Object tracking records

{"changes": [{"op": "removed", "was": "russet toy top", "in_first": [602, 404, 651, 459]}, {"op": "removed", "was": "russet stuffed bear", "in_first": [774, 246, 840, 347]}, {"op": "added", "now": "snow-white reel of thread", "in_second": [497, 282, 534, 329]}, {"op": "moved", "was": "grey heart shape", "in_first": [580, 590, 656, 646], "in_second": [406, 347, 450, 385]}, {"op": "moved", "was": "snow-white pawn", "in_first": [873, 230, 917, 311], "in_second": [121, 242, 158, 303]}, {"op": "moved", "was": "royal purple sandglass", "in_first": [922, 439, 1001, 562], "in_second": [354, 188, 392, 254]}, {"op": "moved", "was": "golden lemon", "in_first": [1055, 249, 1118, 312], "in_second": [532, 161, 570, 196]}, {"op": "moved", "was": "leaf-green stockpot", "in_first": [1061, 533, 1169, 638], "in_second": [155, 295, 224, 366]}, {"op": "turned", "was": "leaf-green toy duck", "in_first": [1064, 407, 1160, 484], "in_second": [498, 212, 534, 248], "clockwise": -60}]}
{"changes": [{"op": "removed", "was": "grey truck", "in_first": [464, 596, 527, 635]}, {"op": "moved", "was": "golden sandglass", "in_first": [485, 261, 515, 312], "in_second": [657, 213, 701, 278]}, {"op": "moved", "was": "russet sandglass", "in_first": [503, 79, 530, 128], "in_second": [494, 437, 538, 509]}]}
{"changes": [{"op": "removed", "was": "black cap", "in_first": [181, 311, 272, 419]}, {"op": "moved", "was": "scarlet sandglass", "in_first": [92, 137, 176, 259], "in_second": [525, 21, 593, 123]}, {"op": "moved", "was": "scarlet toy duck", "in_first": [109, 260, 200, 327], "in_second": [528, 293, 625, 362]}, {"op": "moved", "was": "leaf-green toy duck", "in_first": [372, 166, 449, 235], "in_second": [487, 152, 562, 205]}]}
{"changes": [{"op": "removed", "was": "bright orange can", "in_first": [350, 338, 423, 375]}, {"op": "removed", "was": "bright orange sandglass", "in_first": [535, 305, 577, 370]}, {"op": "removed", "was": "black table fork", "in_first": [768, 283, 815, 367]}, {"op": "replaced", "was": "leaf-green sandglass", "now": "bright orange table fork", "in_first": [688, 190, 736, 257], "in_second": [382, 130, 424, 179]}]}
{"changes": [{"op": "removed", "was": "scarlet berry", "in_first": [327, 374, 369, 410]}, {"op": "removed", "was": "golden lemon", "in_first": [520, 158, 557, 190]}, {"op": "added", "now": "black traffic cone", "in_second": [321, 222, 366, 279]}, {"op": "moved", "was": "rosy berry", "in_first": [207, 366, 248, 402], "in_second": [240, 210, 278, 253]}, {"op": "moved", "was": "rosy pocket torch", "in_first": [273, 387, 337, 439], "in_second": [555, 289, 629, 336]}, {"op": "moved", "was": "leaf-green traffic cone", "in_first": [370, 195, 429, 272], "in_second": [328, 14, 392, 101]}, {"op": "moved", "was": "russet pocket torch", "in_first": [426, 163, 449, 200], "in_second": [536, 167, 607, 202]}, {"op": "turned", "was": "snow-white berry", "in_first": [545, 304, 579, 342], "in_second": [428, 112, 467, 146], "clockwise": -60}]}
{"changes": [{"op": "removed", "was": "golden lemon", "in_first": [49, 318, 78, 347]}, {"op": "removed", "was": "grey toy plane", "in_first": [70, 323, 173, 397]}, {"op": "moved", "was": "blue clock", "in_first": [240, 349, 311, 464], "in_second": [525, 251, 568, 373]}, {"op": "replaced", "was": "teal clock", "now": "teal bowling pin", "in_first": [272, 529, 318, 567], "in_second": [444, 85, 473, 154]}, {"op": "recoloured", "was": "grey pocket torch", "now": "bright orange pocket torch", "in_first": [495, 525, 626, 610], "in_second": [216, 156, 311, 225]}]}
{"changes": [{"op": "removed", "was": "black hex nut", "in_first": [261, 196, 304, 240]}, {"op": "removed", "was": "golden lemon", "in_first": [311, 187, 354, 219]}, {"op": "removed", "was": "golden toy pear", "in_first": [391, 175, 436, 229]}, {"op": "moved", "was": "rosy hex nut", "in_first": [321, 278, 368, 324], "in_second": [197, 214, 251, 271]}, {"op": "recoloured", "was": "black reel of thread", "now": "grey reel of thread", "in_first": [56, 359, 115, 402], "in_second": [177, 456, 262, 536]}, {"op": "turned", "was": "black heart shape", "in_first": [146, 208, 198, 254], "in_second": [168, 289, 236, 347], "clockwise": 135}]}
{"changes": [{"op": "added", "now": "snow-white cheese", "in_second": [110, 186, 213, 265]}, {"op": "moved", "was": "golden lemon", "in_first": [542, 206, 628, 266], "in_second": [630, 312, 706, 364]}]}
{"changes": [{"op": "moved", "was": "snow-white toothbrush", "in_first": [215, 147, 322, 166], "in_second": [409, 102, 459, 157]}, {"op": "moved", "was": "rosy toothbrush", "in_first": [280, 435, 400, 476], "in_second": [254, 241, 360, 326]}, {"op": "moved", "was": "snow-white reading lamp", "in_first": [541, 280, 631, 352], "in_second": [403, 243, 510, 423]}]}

> [TASK TO COMPLETE]:
This exercise requires the entries above to be restated exactly.

> [SOLVED PROBLEM]:
{"changes": [{"op": "removed", "was": "russet toy top", "in_first": [602, 404, 651, 459]}, {"op": "removed", "was": "russet stuffed bear", "in_first": [774, 246, 840, 347]}, {"op": "added", "now": "snow-white reel of thread", "in_second": [497, 282, 534, 329]}, {"op": "moved", "was": "grey heart shape", "in_first": [580, 590, 656, 646], "in_second": [406, 347, 450, 385]}, {"op": "moved", "was": "snow-white pawn", "in_first": [873, 230, 917, 311], "in_second": [121, 242, 158, 303]}, {"op": "moved", "was": "royal purple sandglass", "in_first": [922, 439, 1001, 562], "in_second": [354, 188, 392, 254]}, {"op": "moved", "was": "golden lemon", "in_first": [1055, 249, 1118, 312], "in_second": [532, 161, 570, 196]}, {"op": "moved", "was": "leaf-green stockpot", "in_first": [1061, 533, 1169, 638], "in_second": [155, 295, 224, 366]}, {"op": "turned", "was": "leaf-green toy duck", "in_first": [1064, 407, 1160, 484], "in_second": [498, 212, 534, 248], "clockwise": -60}]}
{"changes": [{"op": "removed", "was": "grey truck", "in_first": [464, 596, 527, 635]}, {"op": "moved", "was": "golden sandglass", "in_first": [485, 261, 515, 312], "in_second": [657, 213, 701, 278]}, {"op": "moved", "was": "russet sandglass", "in_first": [503, 79, 530, 128], "in_second": [494, 437, 538, 509]}]}
{"changes": [{"op": "removed", "was": "black cap", "in_first": [181, 311, 272, 419]}, {"op": "moved", "was": "scarlet sandglass", "in_first": [92, 137, 176, 259], "in_second": [525, 21, 593, 123]}, {"op": "moved", "was": "scarlet toy duck", "in_first": [109, 260, 200, 327], "in_second": [528, 293, 625, 362]}, {"op": "moved", "was": "leaf-green toy duck", "in_first": [372, 166, 449, 235], "in_second": [487, 152, 562, 205]}]}
{"changes": [{"op": "removed", "was": "bright orange can", "in_first": [350, 338, 423, 375]}, {"op": "removed", "was": "bright orange sandglass", "in_first": [535, 305, 577, 370]}, {"op": "removed", "was": "black table fork", "in_first": [768, 283, 815, 367]}, {"op": "replaced", "was": "leaf-green sandglass", "now": "bright orange table fork", "in_first": [688, 190, 736, 257], "in_second": [382, 130, 424, 179]}]}
{"changes": [{"op": "removed", "was": "scarlet berry", "in_first": [327, 374, 369, 410]}, {"op": "removed", "was": "golden lemon", "in_first": [520, 158, 557, 190]}, {"op": "added", "now": "black traffic cone", "in_second": [321, 222, 366, 279]}, {"op": "moved", "was": "rosy berry", "in_first": [207, 366, 248, 402], "in_second": [240, 210, 278, 253]}, {"op": "moved", "was": "rosy pocket torch", "in_first": [273, 387, 337, 439], "in_second": [555, 289, 629, 336]}, {"op": "moved", "was": "leaf-green traffic cone", "in_first": [370, 195, 429, 272], "in_second": [328, 14, 392, 101]}, {"op": "moved", "was": "russet pocket torch", "in_first": [426, 163, 449, 200], "in_second": [536, 167, 607, 202]}, {"op": "turned", "was": "snow-white berry", "in_first": [545, 304, 579, 342], "in_second": [428, 112, 467, 146], "clockwise": -60}]}
{"changes": [{"op": "removed", "was": "golden lemon", "in_first": [49, 318, 78, 347]}, {"op": "removed", "was": "grey toy plane", "in_first": [70, 323, 173, 397]}, {"op": "moved", "was": "blue clock", "in_first": [240, 349, 311, 464], "in_second": [525, 251, 568, 373]}, {"op": "replaced", "was": "teal clock", "now": "teal bowling pin", "in_first": [272, 529, 318, 567], "in_second": [444, 85, 473, 154]}, {"op": "recoloured", "was": "grey pocket torch", "now": "bright orange pocket torch", "in_first": [495, 525, 626, 610], "in_second": [216, 156, 311, 225]}]}
{"changes": [{"op": "removed", "was": "black hex nut", "in_first": [261, 196, 304, 240]}, {"op": "removed", "was": "golden lemon", "in_first": [311, 187, 354, 219]}, {"op": "removed", "was": "golden toy pear", "in_first": [391, 175, 436, 229]}, {"op": "moved", "was": "rosy hex nut", "in_first": [321, 278, 368, 324], "in_second": [197, 214, 251, 271]}, {"op": "recoloured", "was": "black reel of thread", "now": "grey reel of thread", "in_first": [56, 359, 115, 402], "in_second": [177, 456, 262, 536]}, {"op": "turned", "was": "black heart shape", "in_first": [146, 208, 198, 254], "in_second": [168, 289, 236, 347], "clockwise": 135}]}
{"changes": [{"op": "added", "now": "snow-white cheese", "in_second": [110, 186, 213, 265]}, {"op": "moved", "was": "golden lemon", "in_first": [542, 206, 628, 266], "in_second": [630, 312, 706, 364]}]}
{"changes": [{"op": "moved", "was": "snow-white toothbrush", "in_first": [215, 147, 322, 166], "in_second": [409, 102, 459, 157]}, {"op": "moved", "was": "rosy toothbrush", "in_first": [280, 435, 400, 476], "in_second": [254, 241, 360, 326]}, {"op": "moved", "was": "snow-white reading lamp", "in_first": [541, 280, 631, 352], "in_second": [403, 243, 510, 423]}]}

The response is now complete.